AVAILABLE DATA Block Start

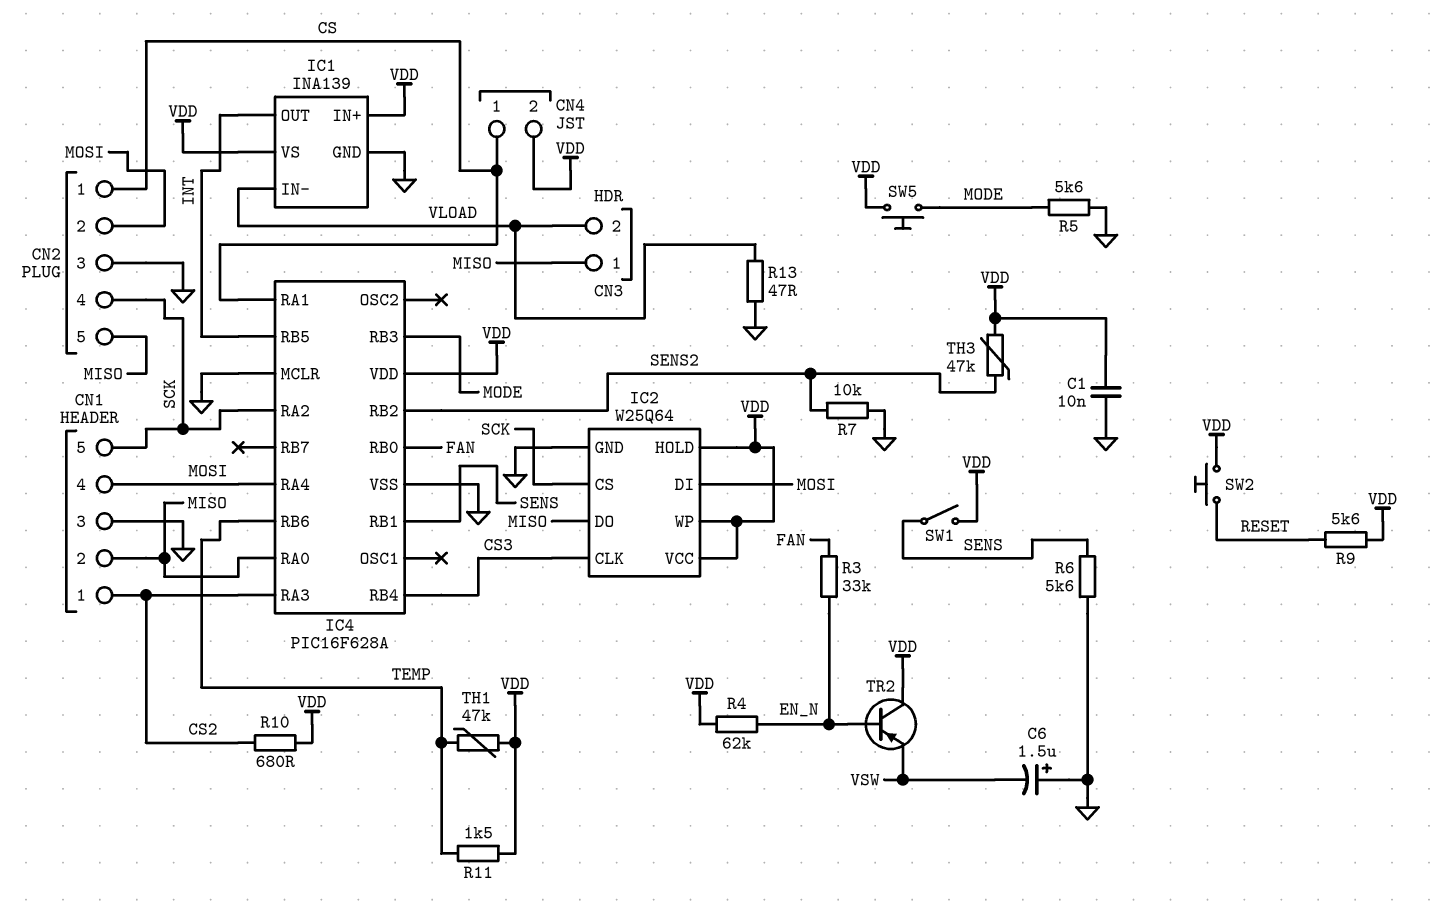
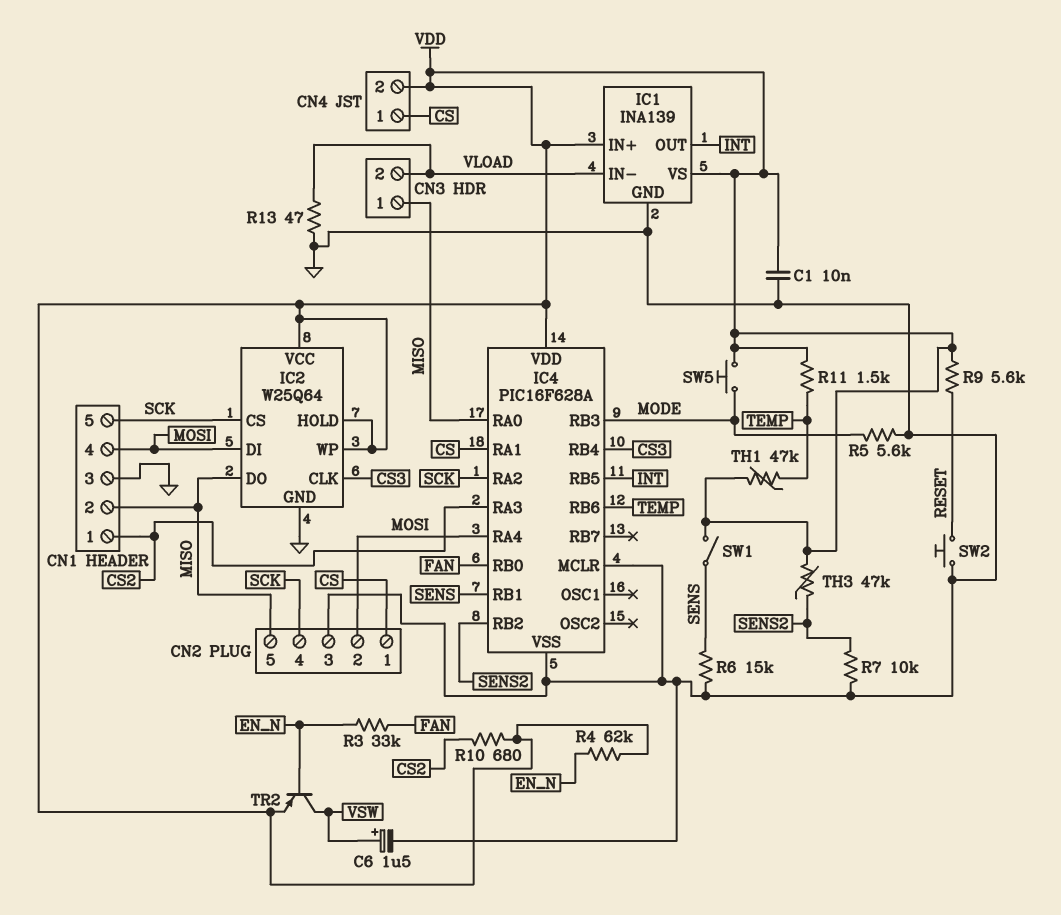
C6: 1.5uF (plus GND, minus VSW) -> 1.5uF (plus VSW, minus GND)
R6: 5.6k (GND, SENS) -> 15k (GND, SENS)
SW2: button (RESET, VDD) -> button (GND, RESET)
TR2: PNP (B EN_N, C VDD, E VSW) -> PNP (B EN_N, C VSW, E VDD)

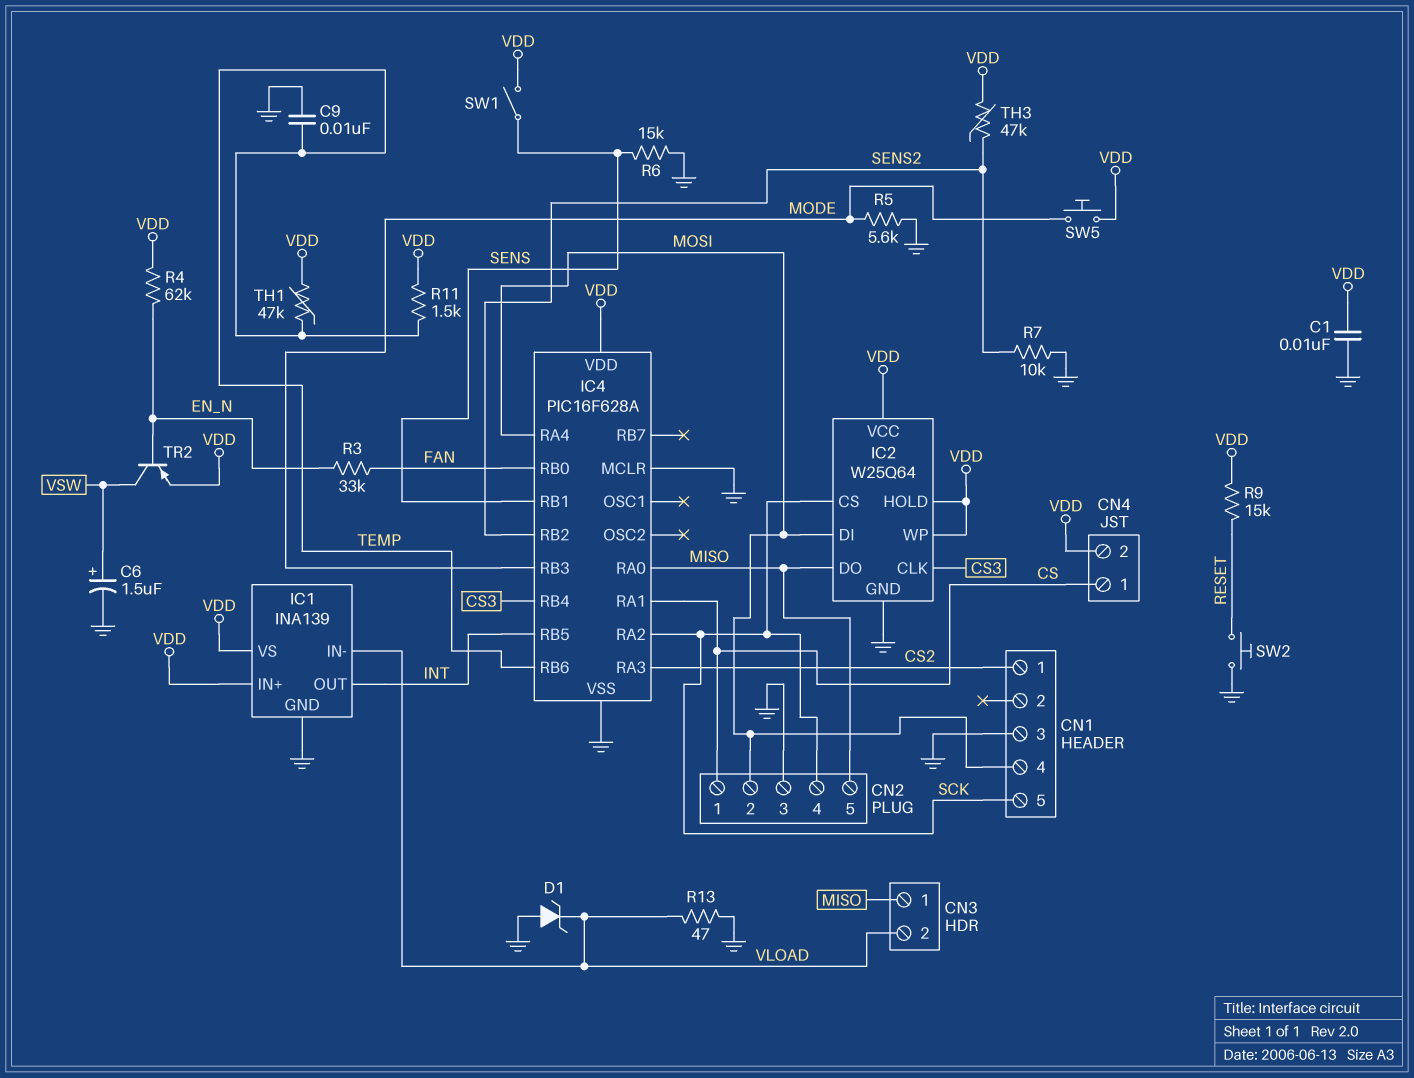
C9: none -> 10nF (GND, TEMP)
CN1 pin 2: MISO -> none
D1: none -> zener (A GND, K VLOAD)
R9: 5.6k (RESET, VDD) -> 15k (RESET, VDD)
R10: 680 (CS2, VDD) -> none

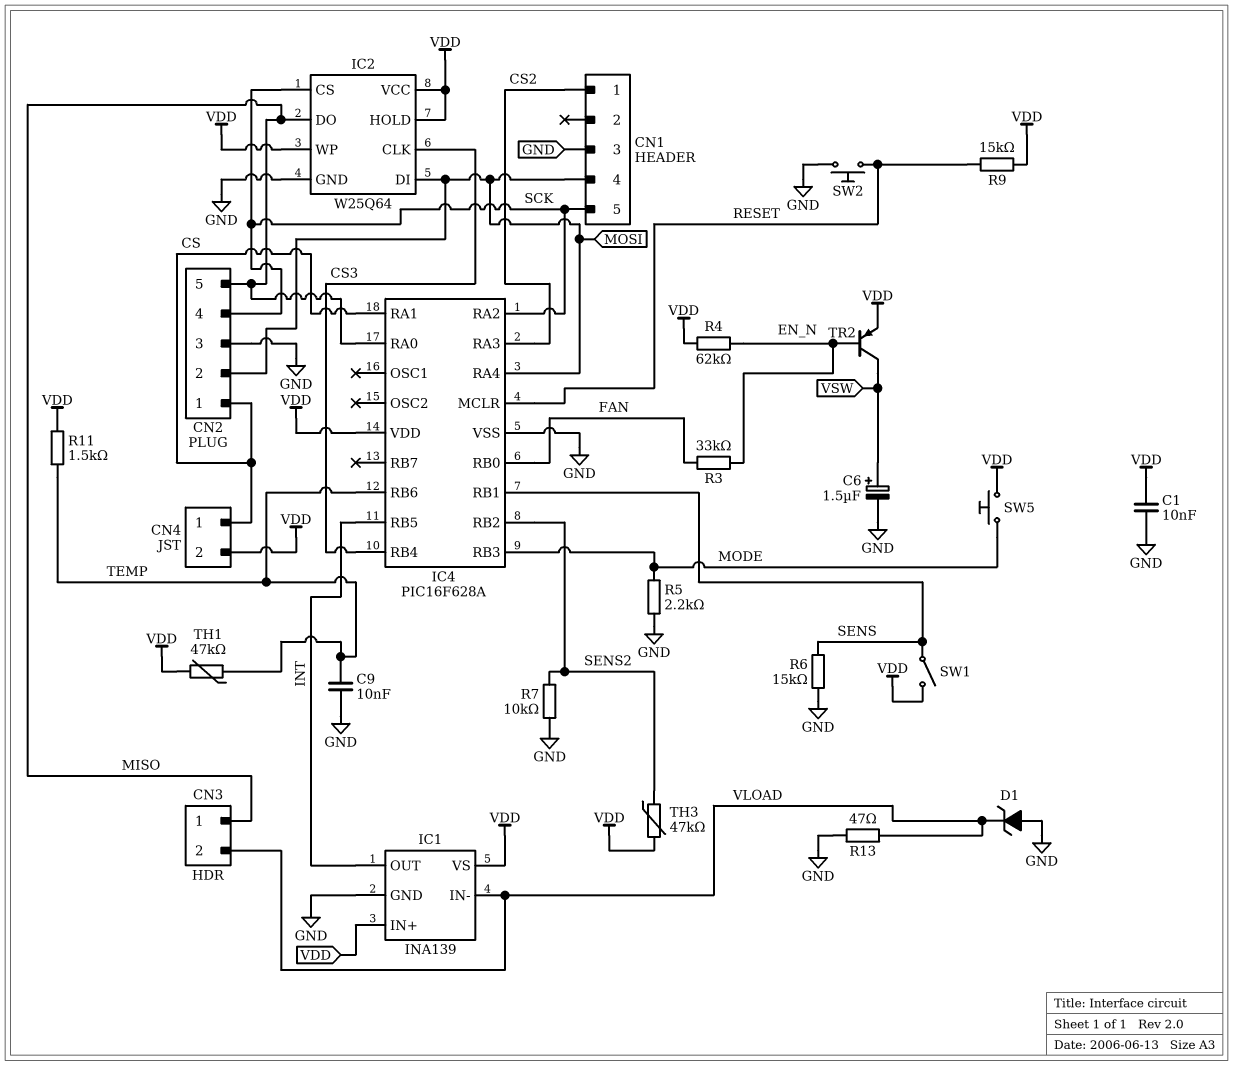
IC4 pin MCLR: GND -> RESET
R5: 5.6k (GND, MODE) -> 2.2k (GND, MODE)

AVAILABLE DATA Block End

* **WHAT TO PRODUCE**
Determine how many lines in the listing above hold the word "none", answering with the number only.

* **RESULT BELOW**
4